EXTRACTED RECORDS:
────────────────
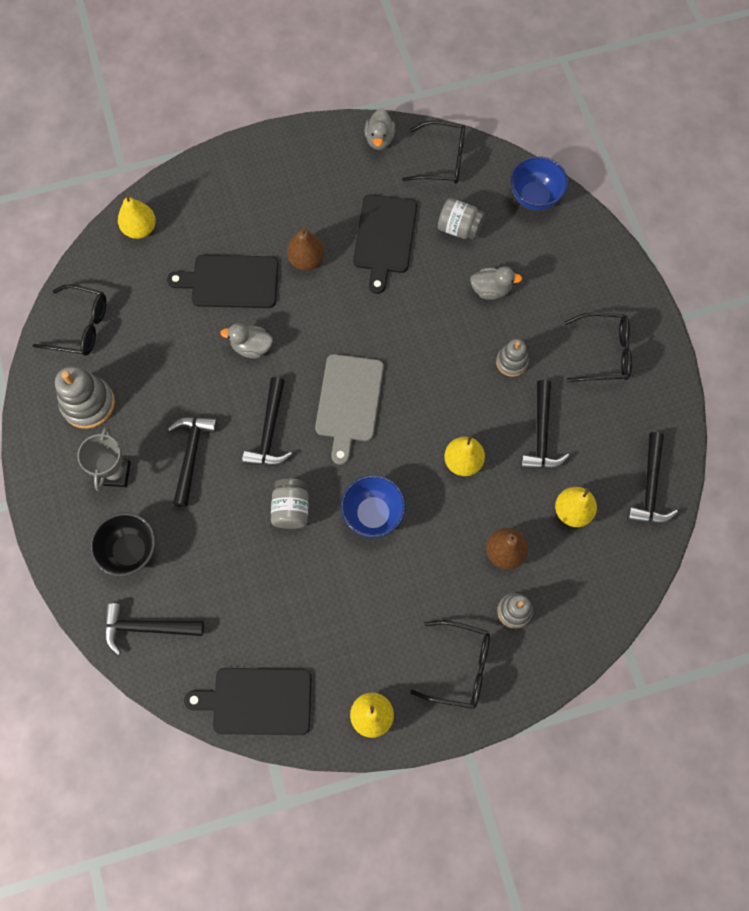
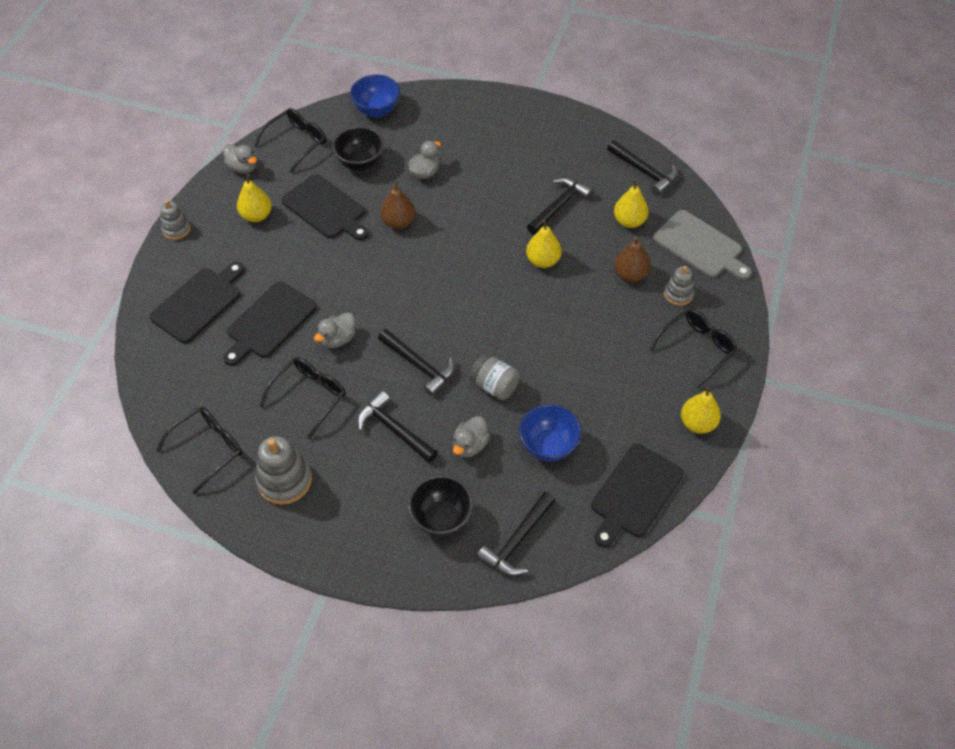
camera: 55 degrees left, 15 degrees down
(115, 473) = (364, 493): grey trophy -> none
(140, 229) = (162, 358): yellow pear -> yellow pear (256, 216)
(212, 214) = (198, 303): none -> black cutting board
(216, 528) = (470, 445): none -> grey duck
(306, 260) = (298, 265): brown pear -> brown pear (398, 222)
(349, 402) = (438, 302): grey cutting board -> grey cutting board (700, 246)
(373, 514) = (540, 336): blue bowl -> blue bowl (548, 446)
(459, 228) = (360, 163): grey jar -> black bowl
(511, 362) = (490, 192): grey stacking toy -> grey stacking toy (176, 229)
(541, 434) = (559, 206): black hammer -> black hammer turned 90 degrees counterclockwise
(604, 352) = (527, 140): black glasses -> black glasses (309, 396)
────────────────
PROBLEM TO WORK ON:
Across the entries above, how many lines include "cutting"? State only that number.

RESPONSE:
2